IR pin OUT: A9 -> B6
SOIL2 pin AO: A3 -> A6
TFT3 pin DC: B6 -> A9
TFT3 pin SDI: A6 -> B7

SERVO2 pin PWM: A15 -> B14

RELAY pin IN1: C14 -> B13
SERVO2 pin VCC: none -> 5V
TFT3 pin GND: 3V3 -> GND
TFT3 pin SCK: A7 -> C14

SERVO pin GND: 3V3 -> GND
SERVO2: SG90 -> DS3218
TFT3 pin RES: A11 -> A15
* * *
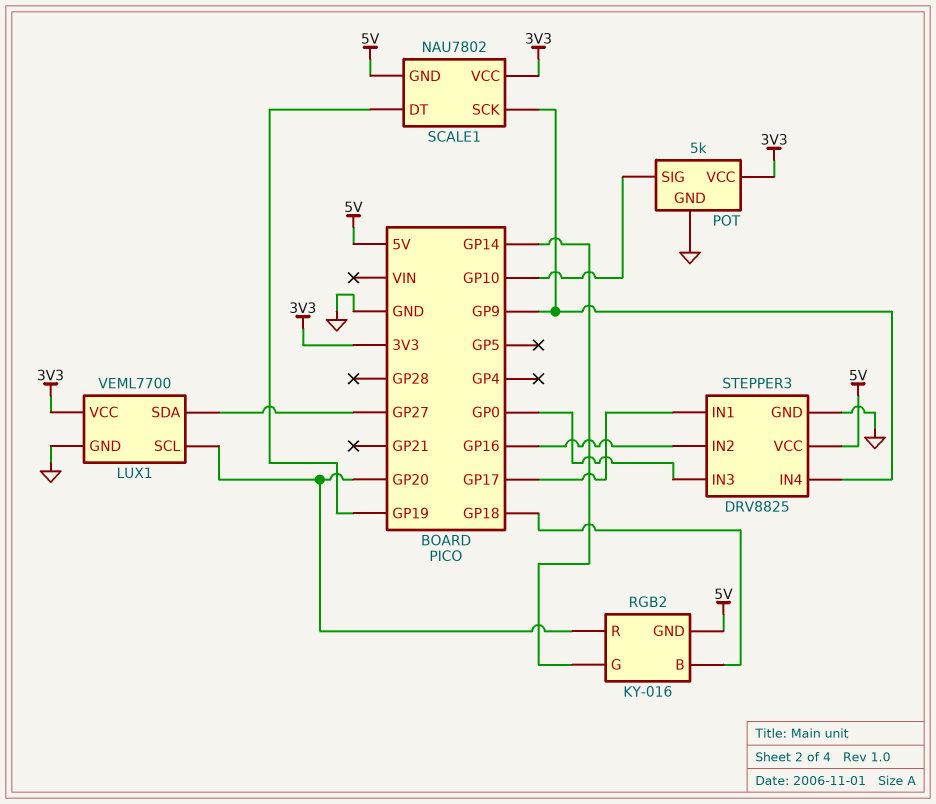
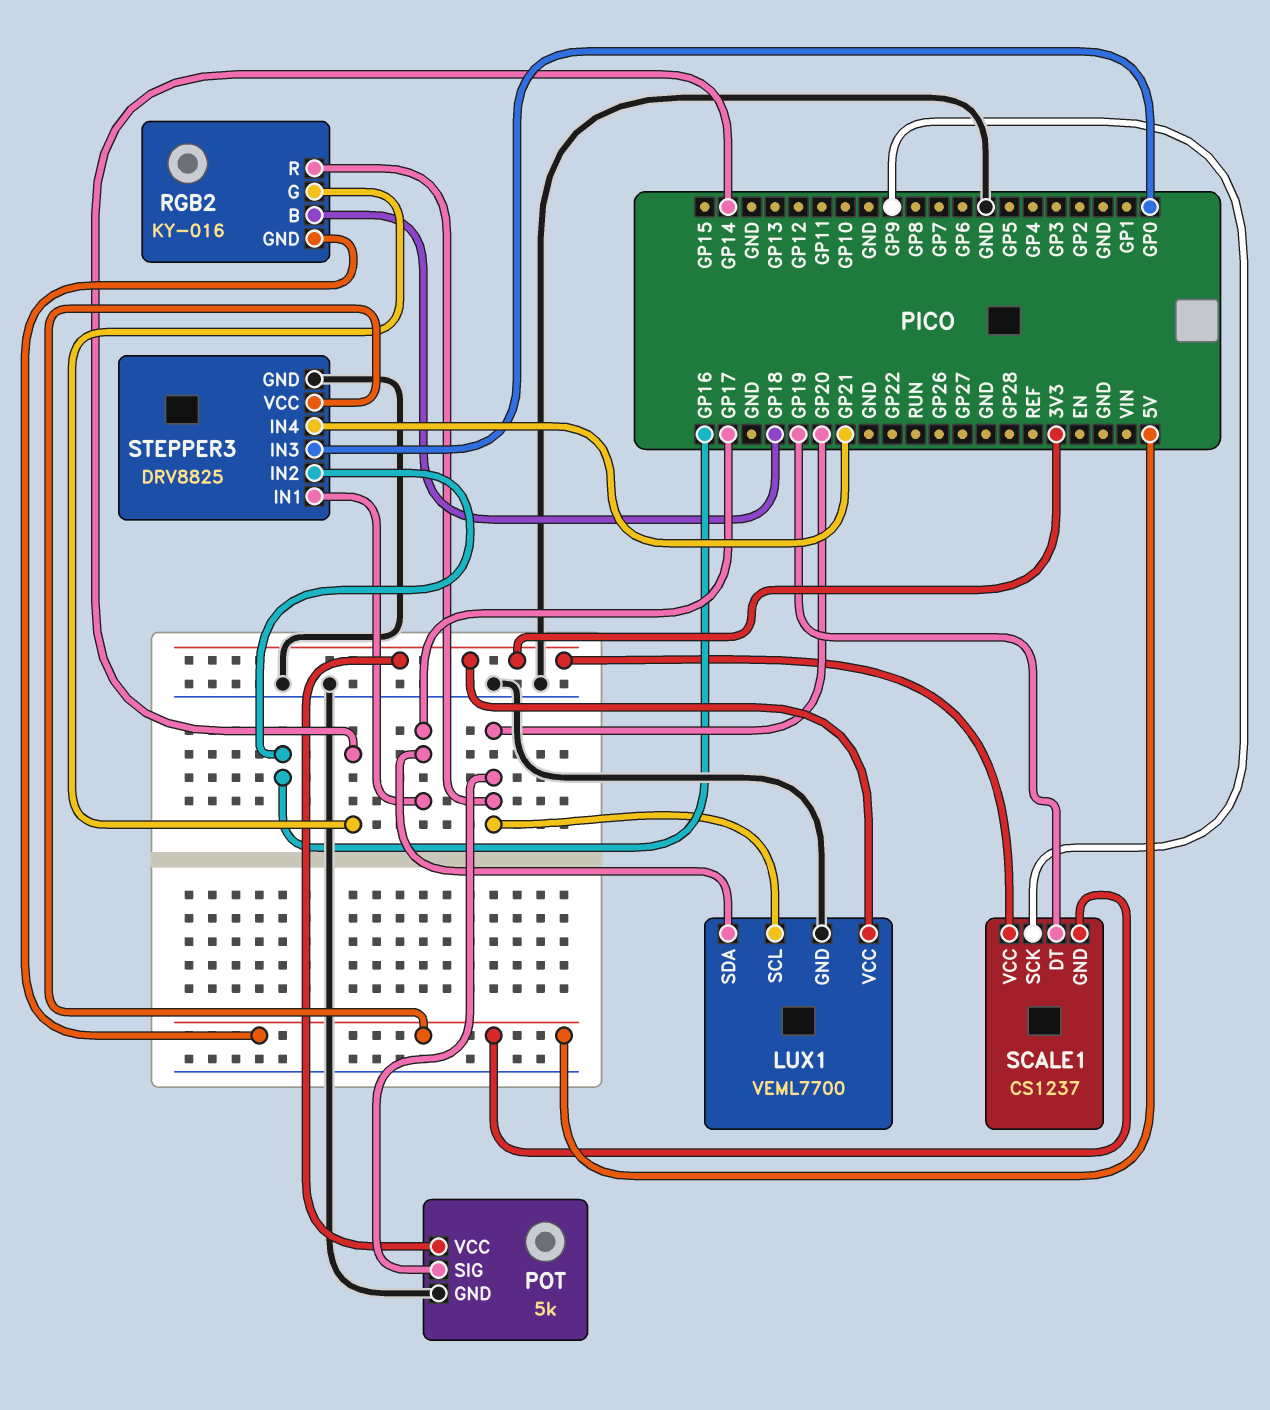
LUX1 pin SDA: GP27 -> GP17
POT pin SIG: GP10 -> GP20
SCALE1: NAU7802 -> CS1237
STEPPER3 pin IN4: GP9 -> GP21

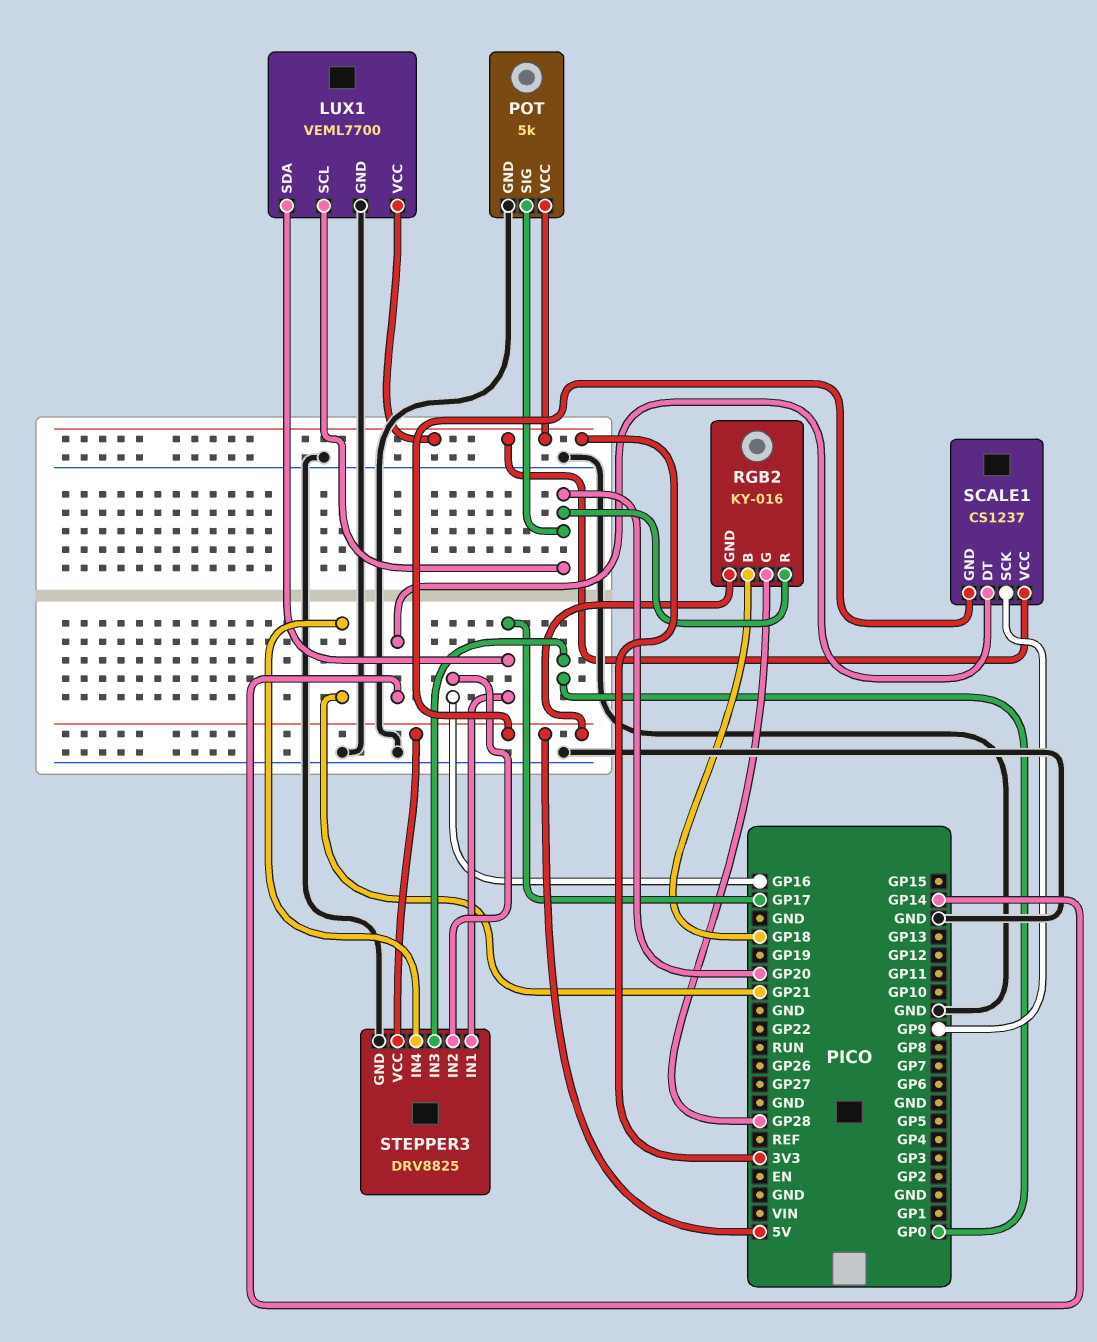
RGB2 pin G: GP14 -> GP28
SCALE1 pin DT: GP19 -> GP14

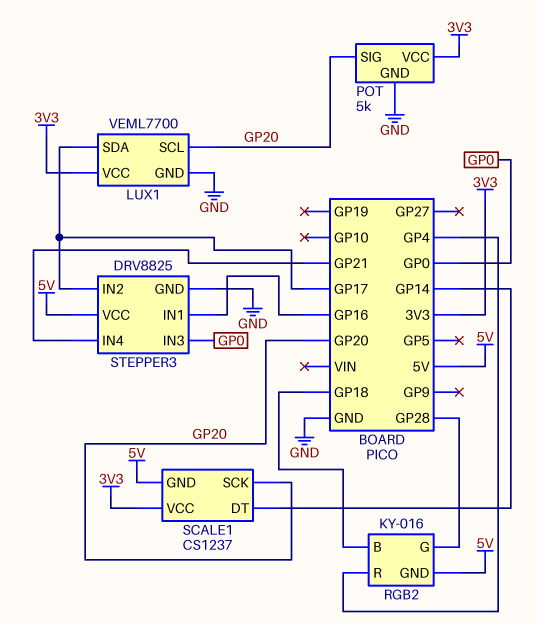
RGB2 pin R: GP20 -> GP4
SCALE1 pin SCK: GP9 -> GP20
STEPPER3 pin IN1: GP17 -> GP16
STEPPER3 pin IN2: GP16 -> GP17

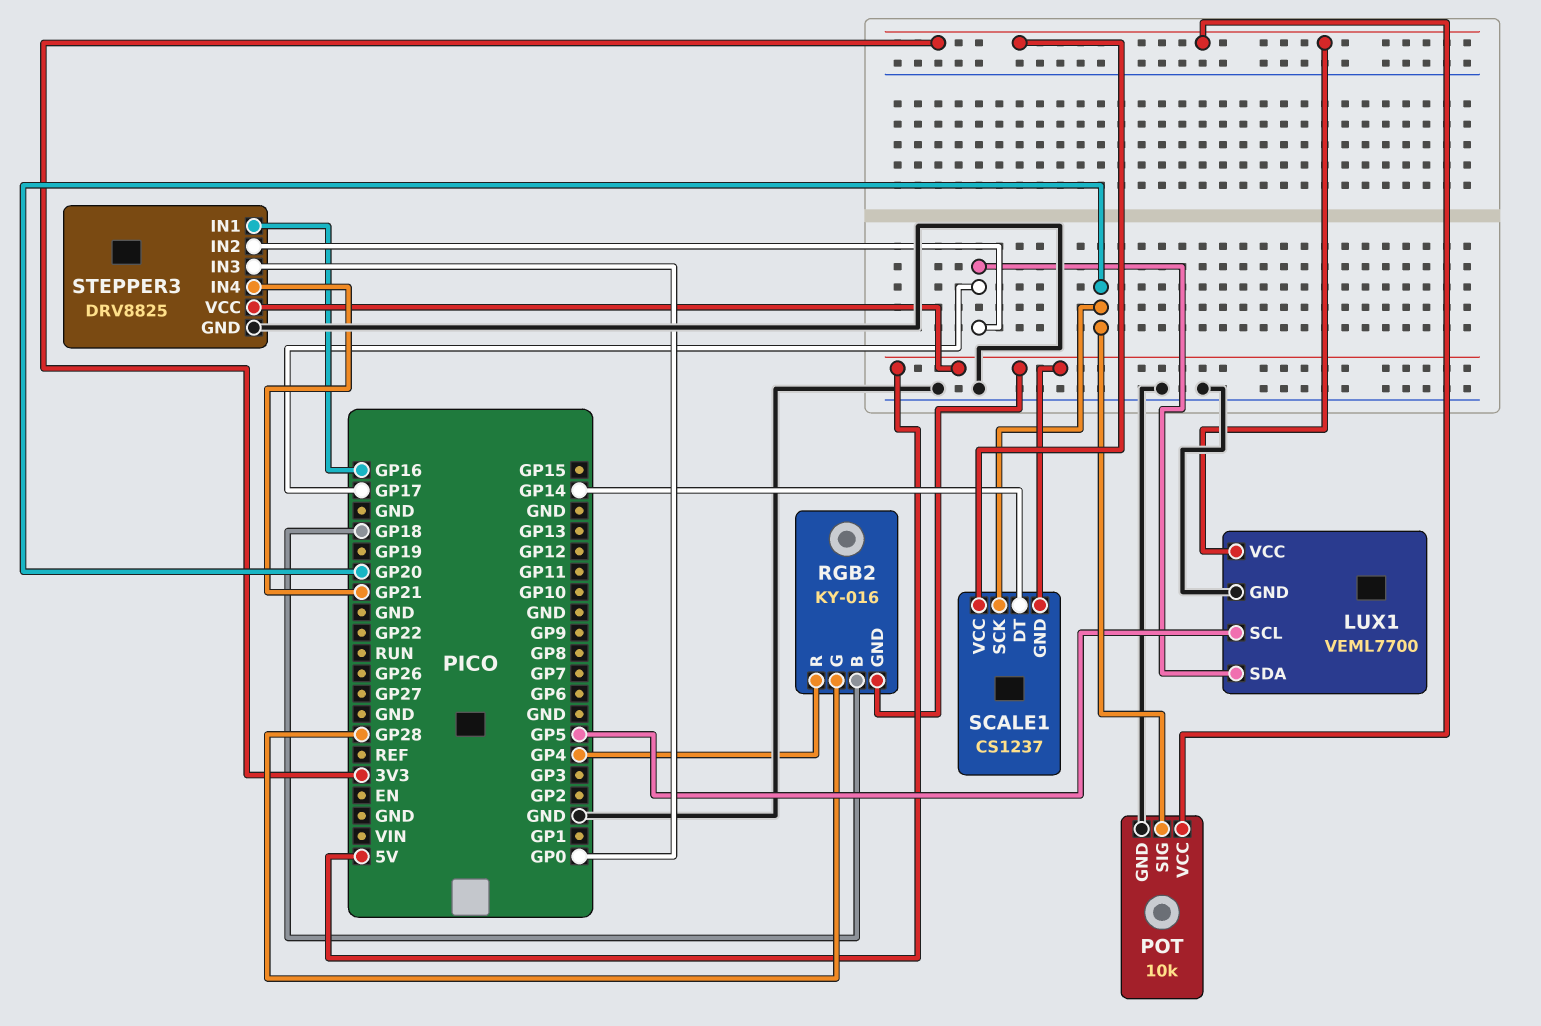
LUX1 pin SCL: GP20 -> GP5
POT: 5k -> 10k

_The problem_.
Could you set down, exactly as written, the lines above between the one holding "RELAY pin IN1: C14 -> B13" and the one holding "TFT3 pin RES: A11 -> A15", inclusive, and nothing more?

_Task answer_.
RELAY pin IN1: C14 -> B13
SERVO2 pin VCC: none -> 5V
TFT3 pin GND: 3V3 -> GND
TFT3 pin SCK: A7 -> C14

SERVO pin GND: 3V3 -> GND
SERVO2: SG90 -> DS3218
TFT3 pin RES: A11 -> A15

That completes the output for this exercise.